[Start of Attachment]

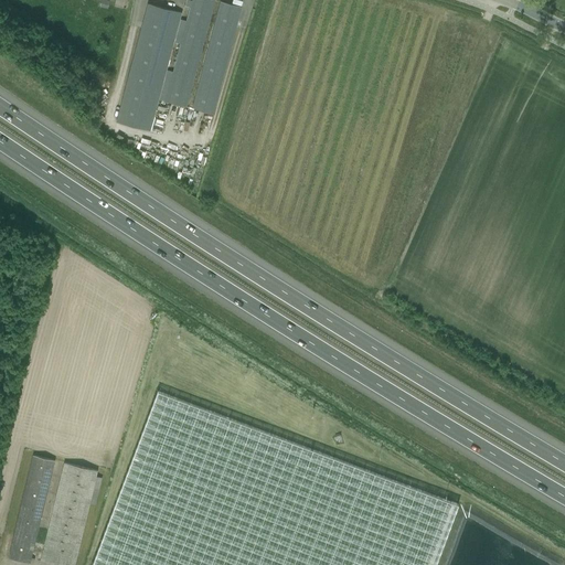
[(117,123),(151,131),(159,100),(185,107),(214,1),(212,0),(192,0),(193,1),(188,0),(185,7),(191,8),(187,22),(180,20),(182,13),(149,4),(117,123)]
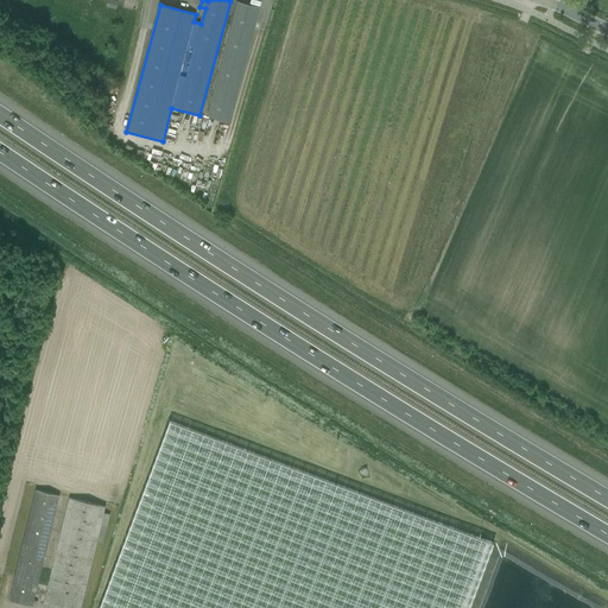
[(260,10),(239,4),(211,108),(204,107),(202,114),(209,115),(209,118),(230,122),(260,10)]
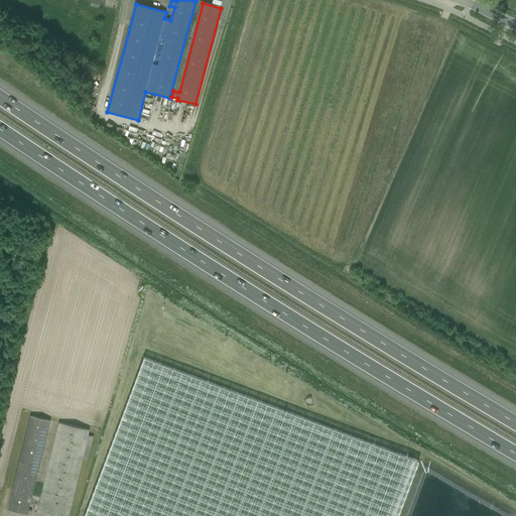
[(397,515),(418,462),(143,358),(83,515),(397,515)]
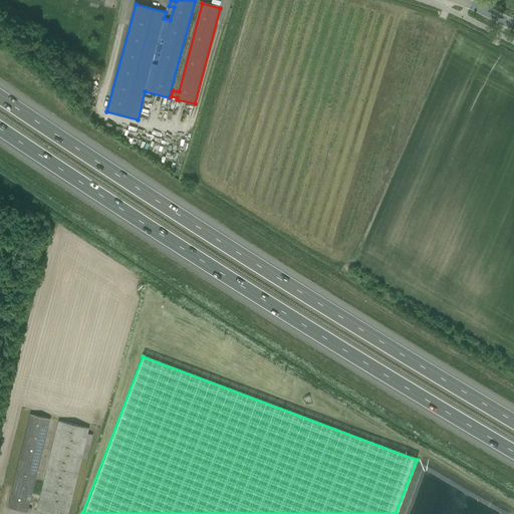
[(30,415),(7,508),(27,513),(50,420),(30,415)]
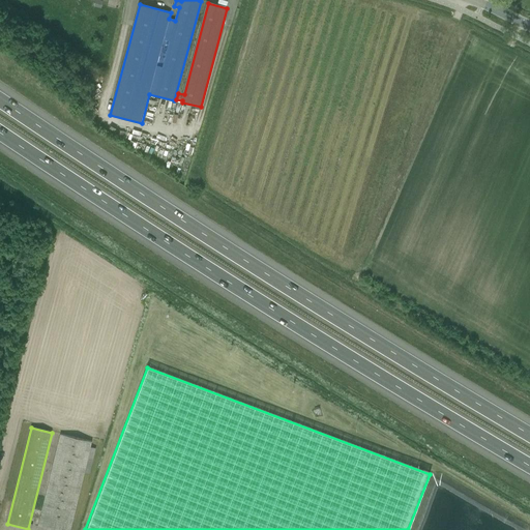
[(60,435),(37,526),(55,529),(70,529),(91,442),(60,435)]
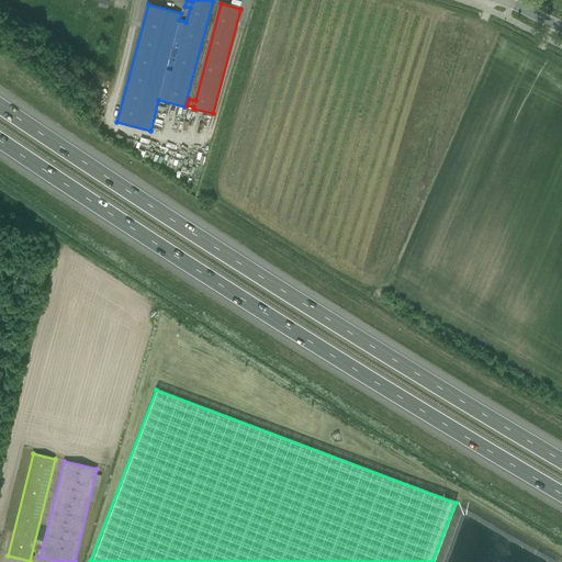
All buildings are outlined.
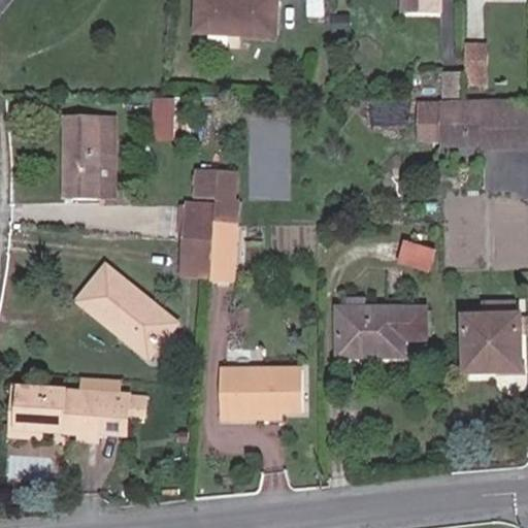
[(196,0),(195,32),(270,36),(272,0),(196,0)]
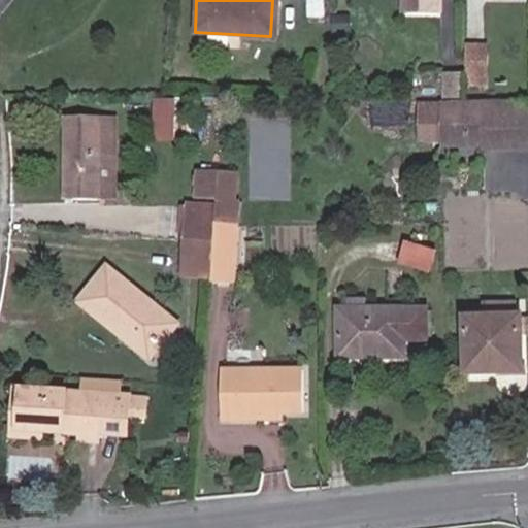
[(474,40),(473,63),(473,73),(496,73),(497,41),(474,40)]
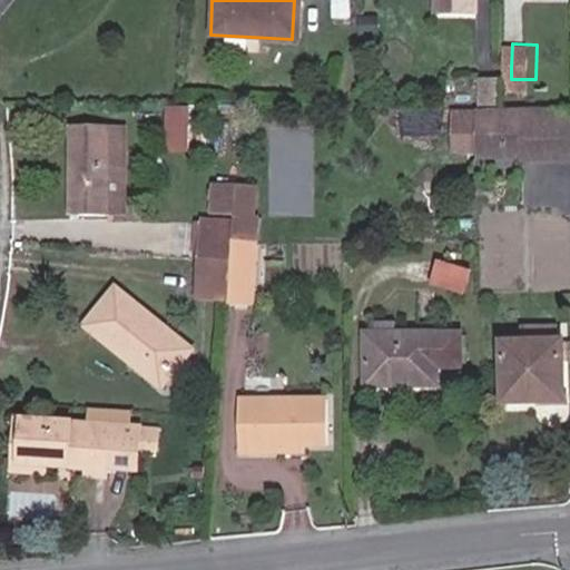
[(489,67),(488,104),(511,104),(511,79),(511,68),(489,67)]
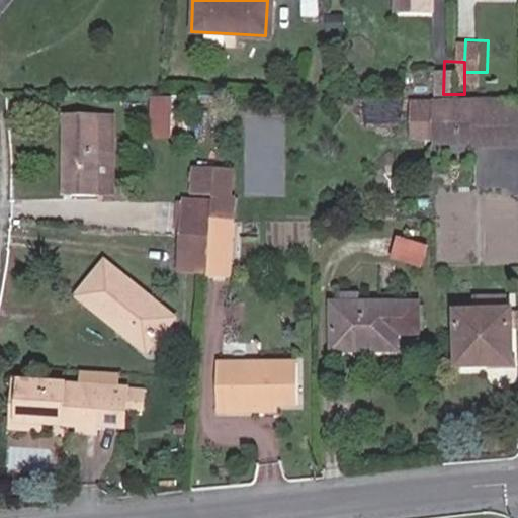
[(181,94),(158,94),(158,137),(181,137),(181,94)]
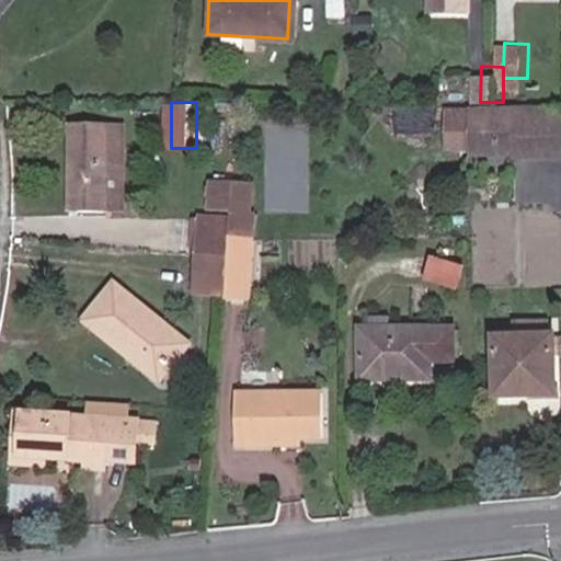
[(471,148),(560,147),(560,105),(470,106),(471,148)]
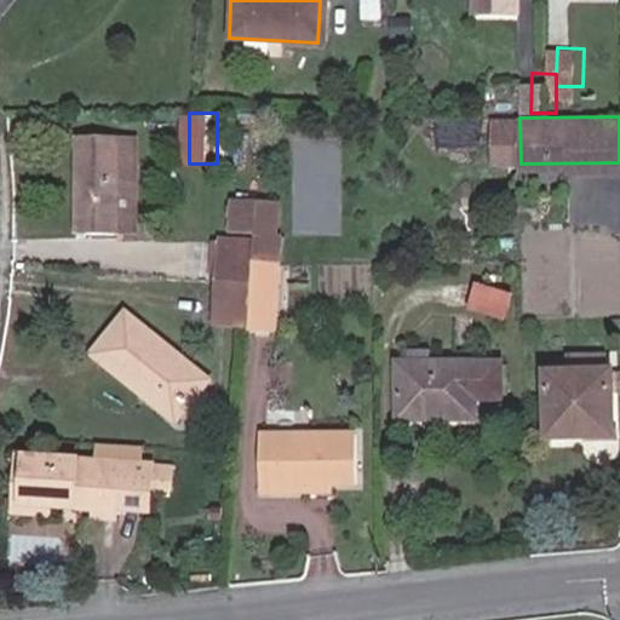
[(51,230),(95,235),(102,138),(58,133),(51,230)]
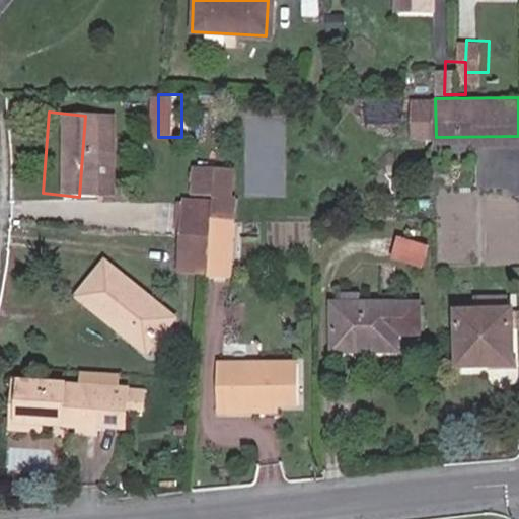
[(85,116),(79,197),(93,198),(100,118),(85,116)]
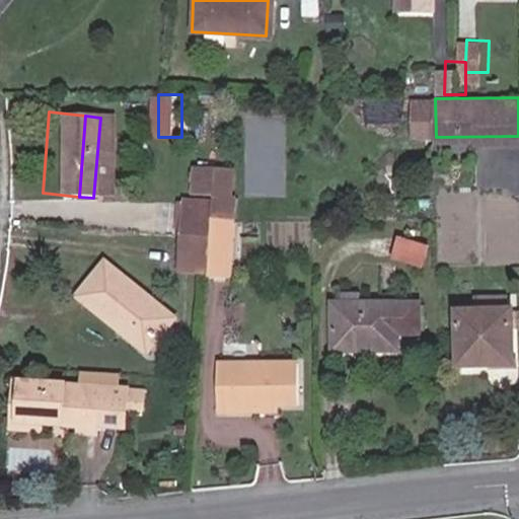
[(179,197),(176,236),(209,238),(209,219),(210,201),(179,197)]
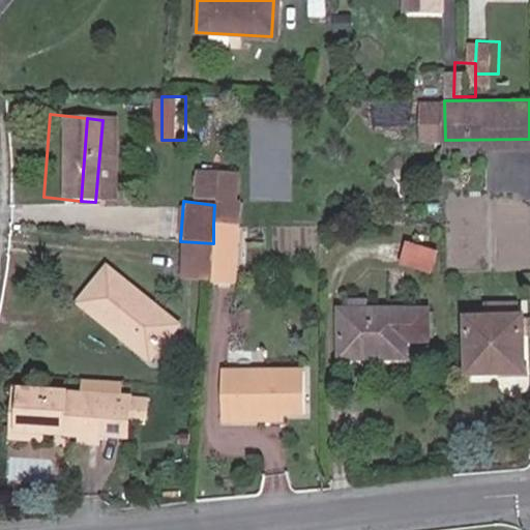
[(232,280),(234,224),(213,224),(213,243),(210,278),(232,280)]
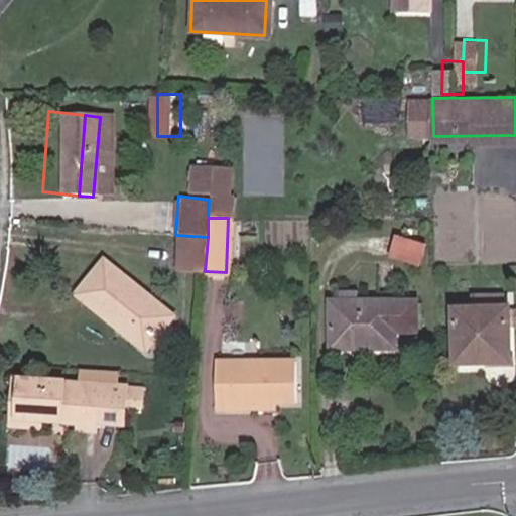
[(402,233),(395,256),(429,266),(436,243),(402,233)]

[End of Attachment]

### Directive
Skipping the pictures, print the lines in the listing above exactly as written, starting at the line with "[(60,435),(37,526),(55,529),(70,529),(91,442),(60,435)]" and ending at the line with "[(179,197),(176,236),(209,238),(209,219),(210,201),(179,197)]", both included.

### Response to this exercise
[(60,435),(37,526),(55,529),(70,529),(91,442),(60,435)]
All buildings are outlined.
[(196,0),(195,32),(270,36),(272,0),(196,0)]
[(474,40),(473,63),(473,73),(496,73),(497,41),(474,40)]
[(489,67),(488,104),(511,104),(511,79),(511,68),(489,67)]
[(181,94),(158,94),(158,137),(181,137),(181,94)]
[(471,148),(560,147),(560,105),(470,106),(471,148)]
[(51,230),(95,235),(102,138),(58,133),(51,230)]
[(85,116),(79,197),(93,198),(100,118),(85,116)]
[(179,197),(176,236),(209,238),(209,219),(210,201),(179,197)]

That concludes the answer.